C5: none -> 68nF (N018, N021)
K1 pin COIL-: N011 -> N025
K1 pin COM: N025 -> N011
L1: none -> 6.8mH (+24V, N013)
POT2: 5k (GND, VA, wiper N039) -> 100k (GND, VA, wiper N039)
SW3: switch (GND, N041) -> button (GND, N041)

========================

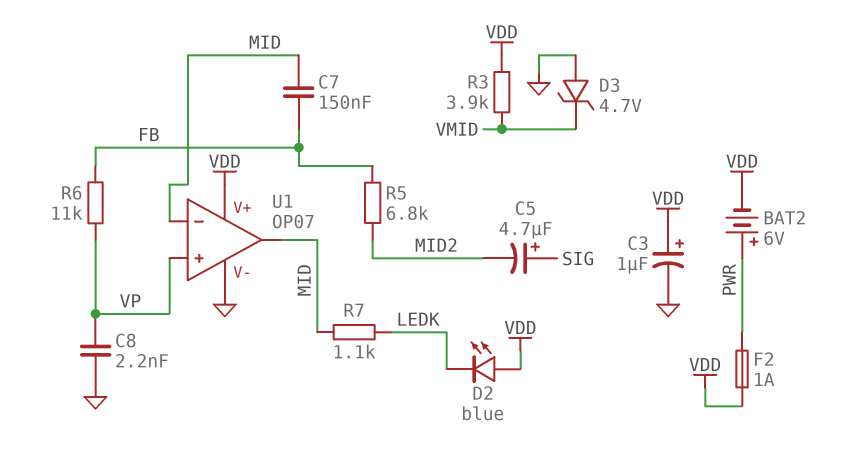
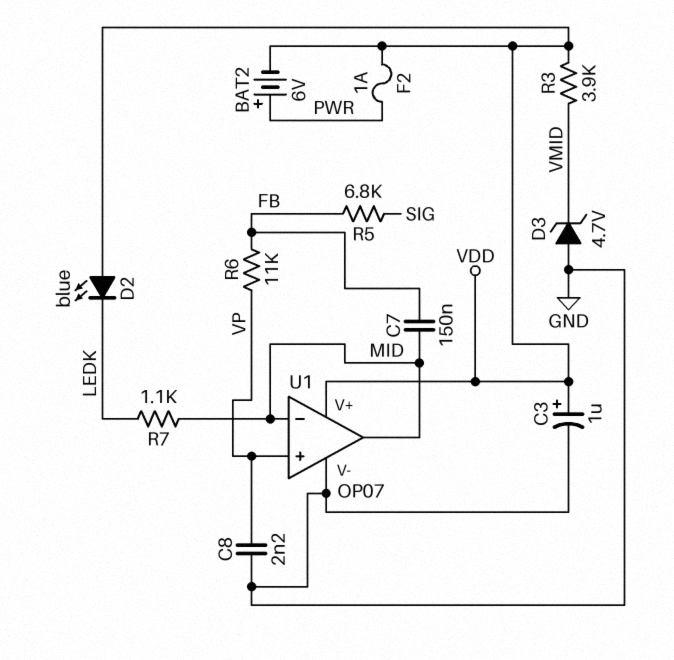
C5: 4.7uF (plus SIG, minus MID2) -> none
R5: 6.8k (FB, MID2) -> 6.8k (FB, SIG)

========================

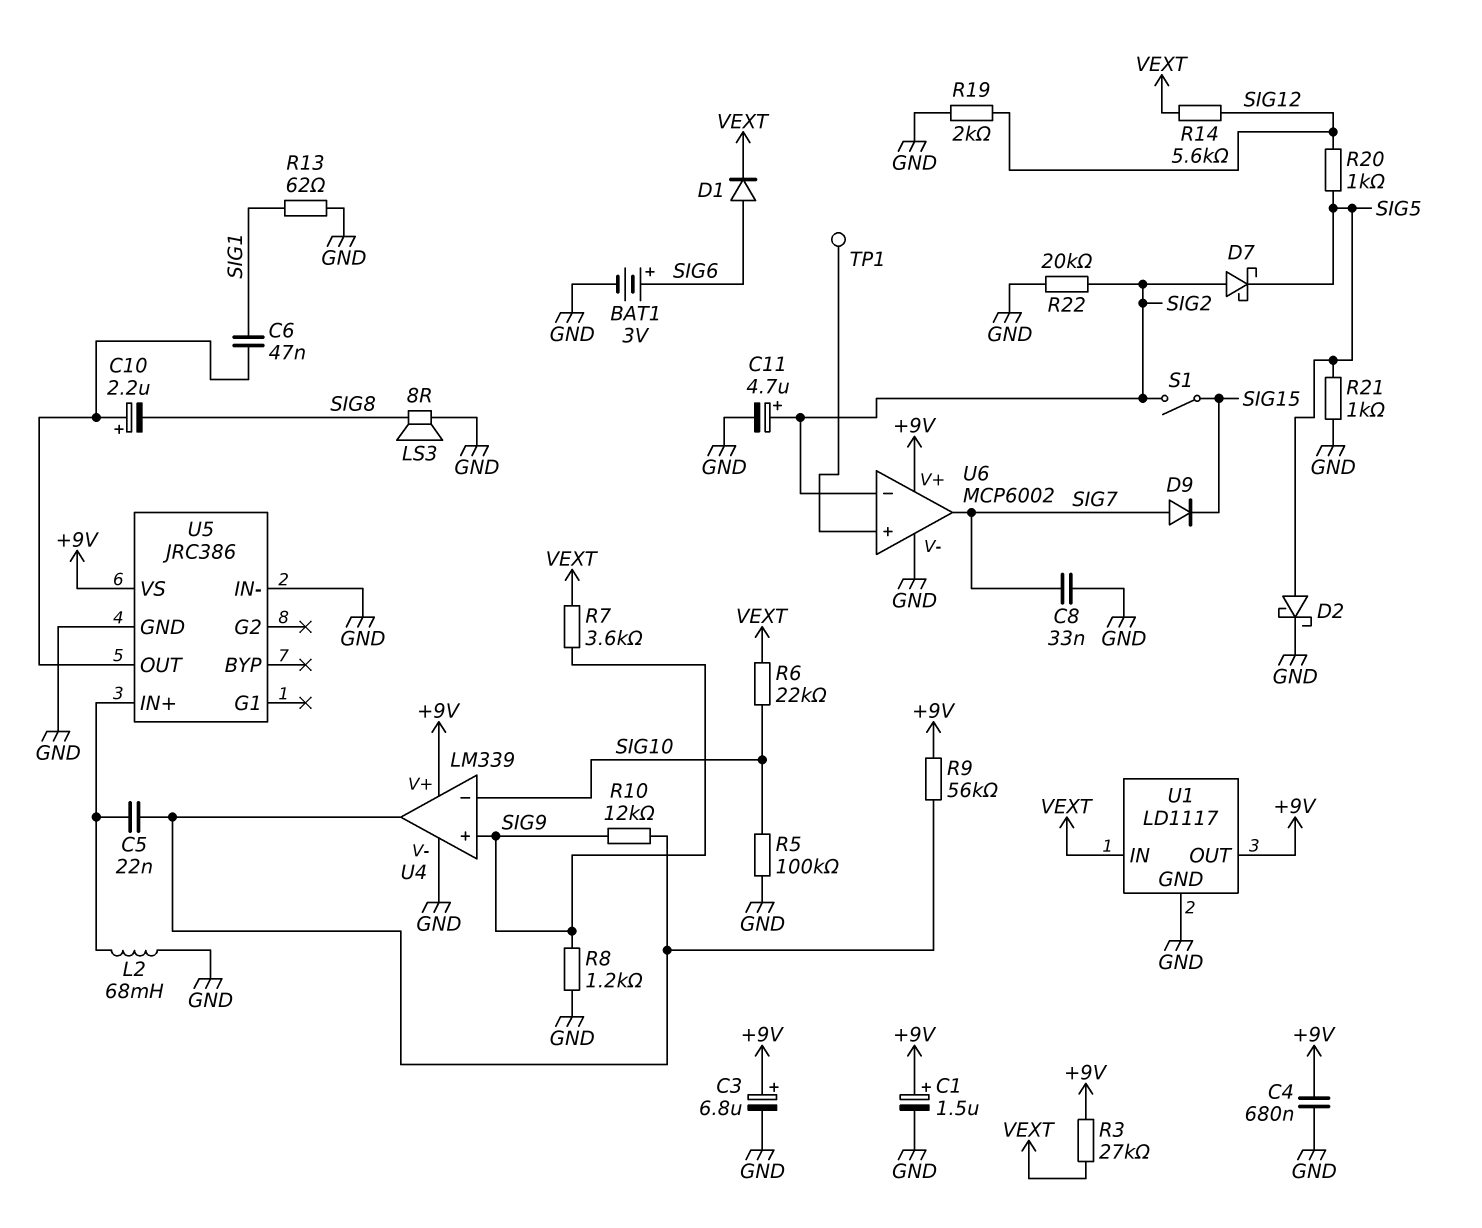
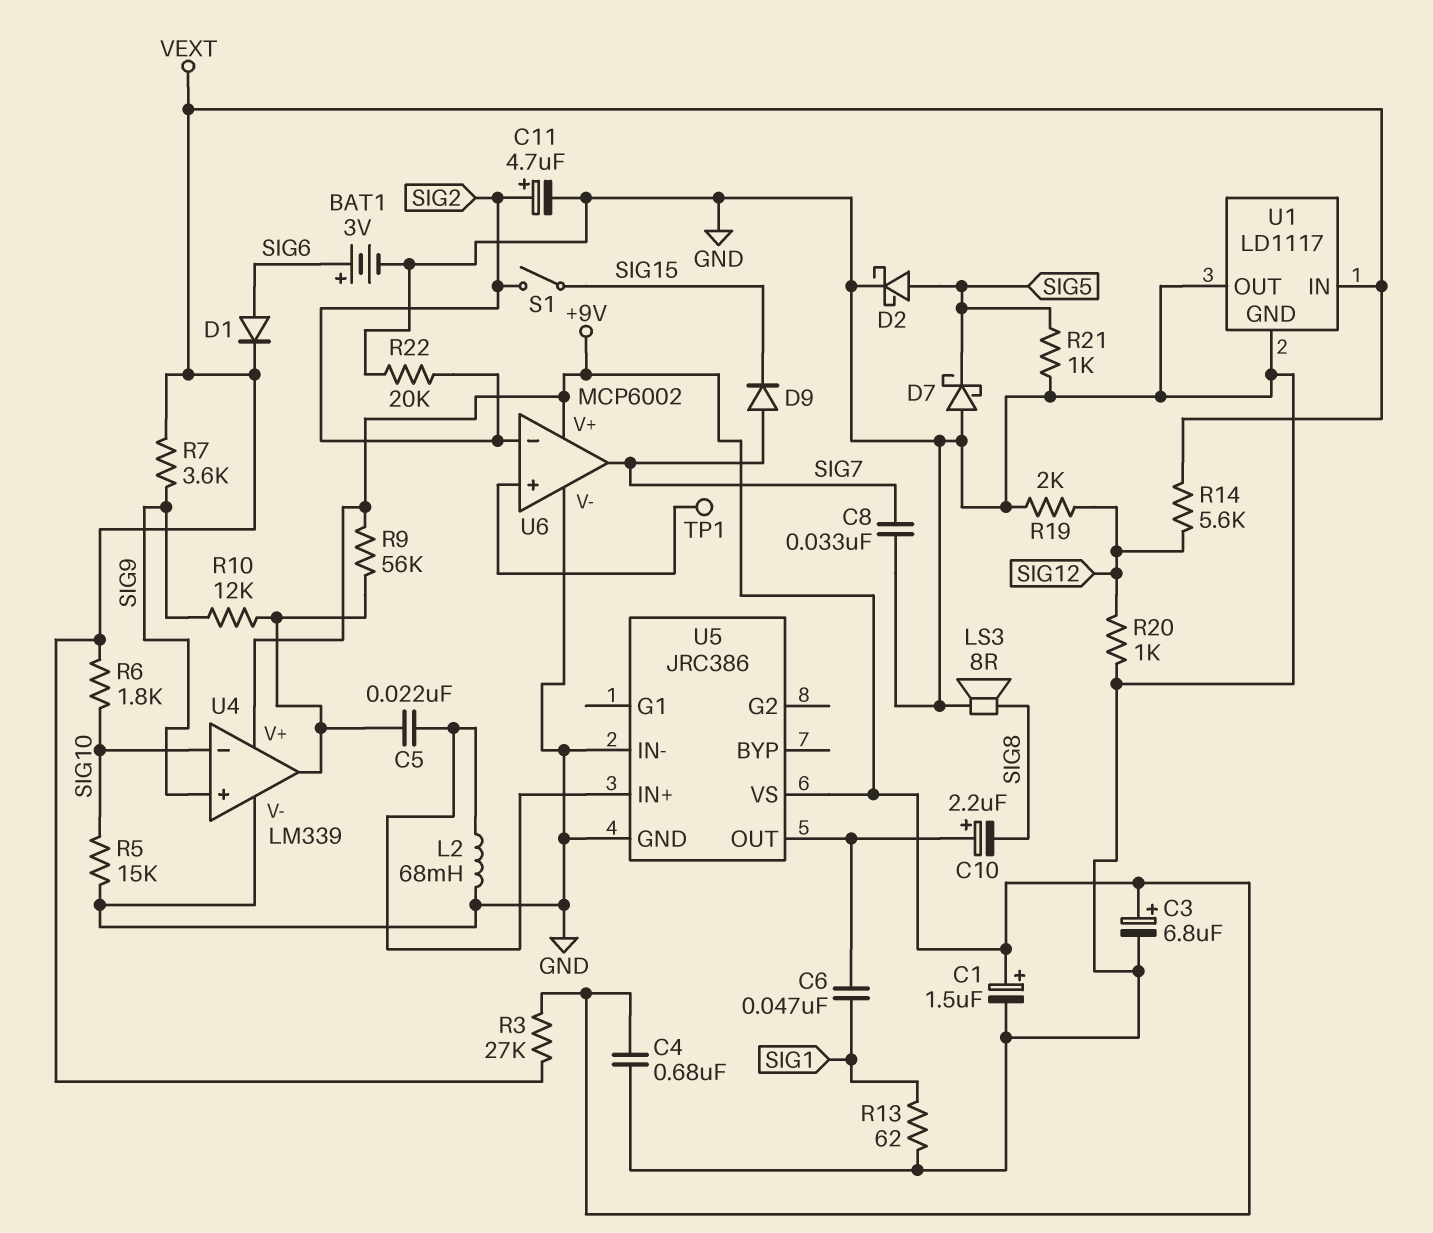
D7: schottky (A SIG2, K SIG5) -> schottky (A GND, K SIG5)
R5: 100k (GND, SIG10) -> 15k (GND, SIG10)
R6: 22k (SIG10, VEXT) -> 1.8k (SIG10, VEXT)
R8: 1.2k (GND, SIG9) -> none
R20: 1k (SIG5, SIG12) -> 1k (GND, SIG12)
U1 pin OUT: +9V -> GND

========================

In the records above, which lines hold the string "none"? Copy each one.

### SOLUTION FOR THIS PROBLEM:
C5: none -> 68nF (N018, N021)
L1: none -> 6.8mH (+24V, N013)
C5: 4.7uF (plus SIG, minus MID2) -> none
R8: 1.2k (GND, SIG9) -> none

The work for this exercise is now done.